====== EXERCISE DATA

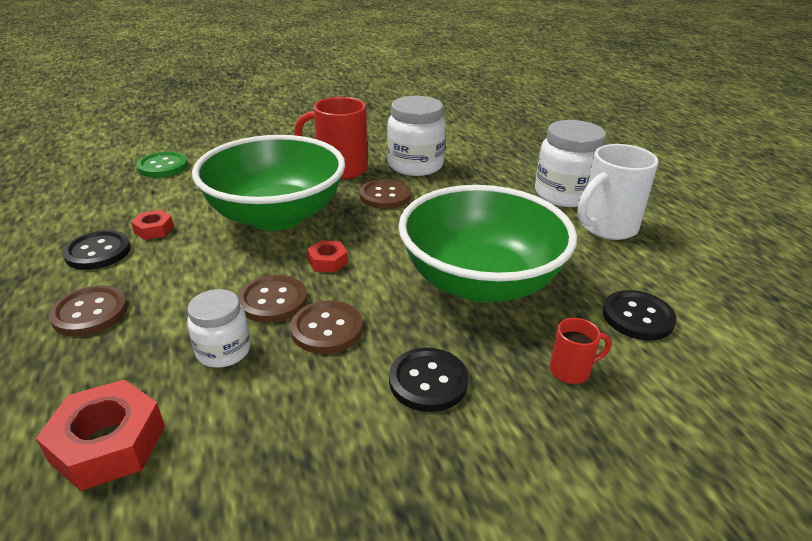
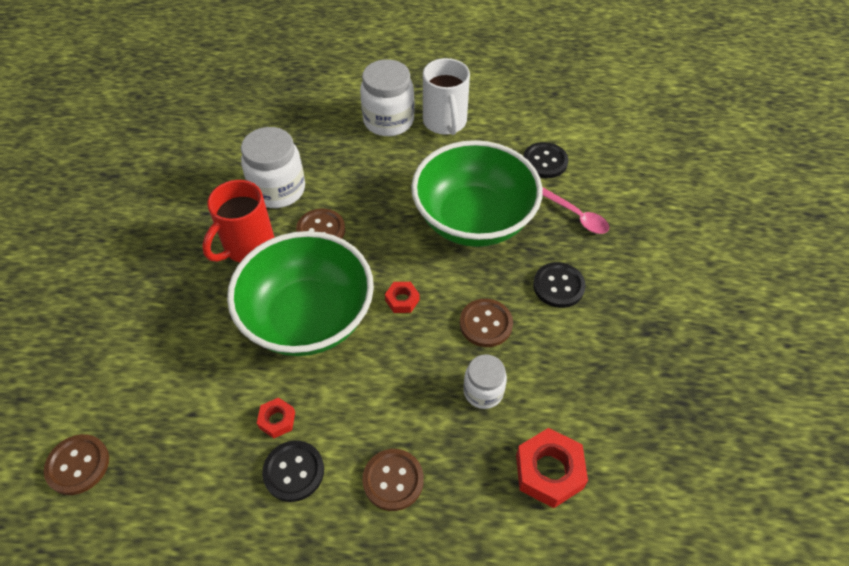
camera: 65 degrees left, 20 degrees up
(163, 166) = (133, 398): green button -> none
(273, 300) = (437, 348): brown button -> brown button (78, 465)
(571, 370) = (576, 216): red mug -> pink spoon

============

• **WHAT YOU WILL DO**
Find and copy each line above holding "button".

• **ANSWER FOR THIS EXERCISE**
(163, 166) = (133, 398): green button -> none
(273, 300) = (437, 348): brown button -> brown button (78, 465)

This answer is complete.